**REQUIREMENT:** For each line below, check for "pear"; give only the total of lines where it occurs.

**EXCERPTED RECORDS:**
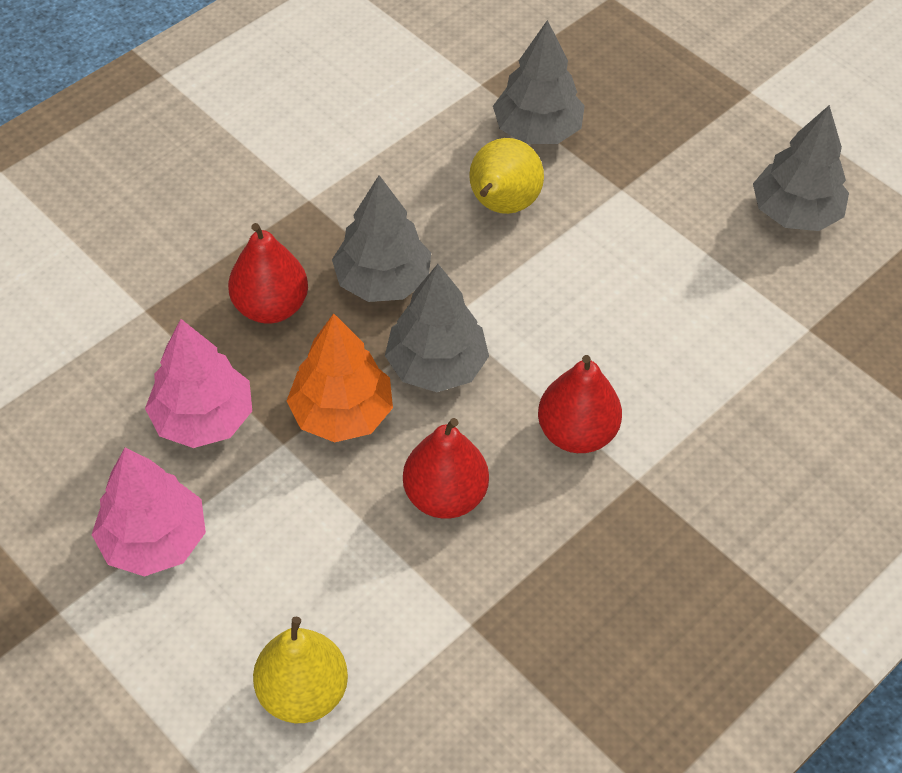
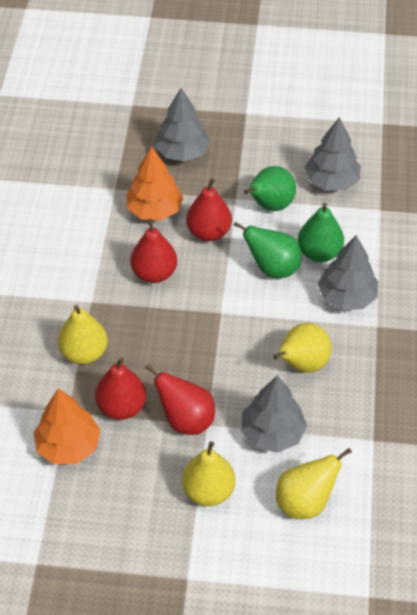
green pear: 0 -> 3
orange tree: 1 -> 2
pink tree: 2 -> 0
red pear: 3 -> 4
yellow pear: 2 -> 4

**OUTPUT OF THE EXERCISE:** 3